AVAILABLE DATA:
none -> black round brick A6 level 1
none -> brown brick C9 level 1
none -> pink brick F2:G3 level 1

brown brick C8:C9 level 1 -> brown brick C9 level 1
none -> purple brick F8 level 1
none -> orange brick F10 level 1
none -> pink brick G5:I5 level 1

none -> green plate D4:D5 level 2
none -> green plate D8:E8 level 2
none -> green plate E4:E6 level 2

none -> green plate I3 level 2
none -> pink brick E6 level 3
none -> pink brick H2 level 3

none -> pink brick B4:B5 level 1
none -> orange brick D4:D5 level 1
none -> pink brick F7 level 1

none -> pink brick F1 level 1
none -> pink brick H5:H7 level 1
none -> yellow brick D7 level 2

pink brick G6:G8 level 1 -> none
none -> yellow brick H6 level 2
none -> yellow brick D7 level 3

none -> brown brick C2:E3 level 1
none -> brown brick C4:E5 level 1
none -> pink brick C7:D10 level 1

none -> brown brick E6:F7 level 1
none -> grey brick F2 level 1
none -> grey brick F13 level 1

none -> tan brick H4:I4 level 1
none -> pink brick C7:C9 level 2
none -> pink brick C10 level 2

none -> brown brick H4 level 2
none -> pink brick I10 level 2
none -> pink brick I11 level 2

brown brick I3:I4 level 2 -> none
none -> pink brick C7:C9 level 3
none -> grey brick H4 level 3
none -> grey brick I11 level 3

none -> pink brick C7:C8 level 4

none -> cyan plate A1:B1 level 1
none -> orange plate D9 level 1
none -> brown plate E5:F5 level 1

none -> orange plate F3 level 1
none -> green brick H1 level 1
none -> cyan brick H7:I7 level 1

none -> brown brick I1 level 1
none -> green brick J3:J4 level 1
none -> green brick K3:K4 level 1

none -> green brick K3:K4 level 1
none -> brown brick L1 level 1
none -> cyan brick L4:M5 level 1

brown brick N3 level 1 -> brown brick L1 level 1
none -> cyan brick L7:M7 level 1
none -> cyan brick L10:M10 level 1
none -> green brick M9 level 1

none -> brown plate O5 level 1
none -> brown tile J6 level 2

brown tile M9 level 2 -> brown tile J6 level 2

WHAT TO PRODUCE: The requested output is the line holding "none -> grey brick F2 level 1" and every line after it up to the last line of the listing, exactly, with nothing else.

TASK OUTPUT:
none -> grey brick F2 level 1
none -> grey brick F13 level 1

none -> tan brick H4:I4 level 1
none -> pink brick C7:C9 level 2
none -> pink brick C10 level 2

none -> brown brick H4 level 2
none -> pink brick I10 level 2
none -> pink brick I11 level 2

brown brick I3:I4 level 2 -> none
none -> pink brick C7:C9 level 3
none -> grey brick H4 level 3
none -> grey brick I11 level 3

none -> pink brick C7:C8 level 4

none -> cyan plate A1:B1 level 1
none -> orange plate D9 level 1
none -> brown plate E5:F5 level 1

none -> orange plate F3 level 1
none -> green brick H1 level 1
none -> cyan brick H7:I7 level 1

none -> brown brick I1 level 1
none -> green brick J3:J4 level 1
none -> green brick K3:K4 level 1

none -> green brick K3:K4 level 1
none -> brown brick L1 level 1
none -> cyan brick L4:M5 level 1

brown brick N3 level 1 -> brown brick L1 level 1
none -> cyan brick L7:M7 level 1
none -> cyan brick L10:M10 level 1
none -> green brick M9 level 1

none -> brown plate O5 level 1
none -> brown tile J6 level 2

brown tile M9 level 2 -> brown tile J6 level 2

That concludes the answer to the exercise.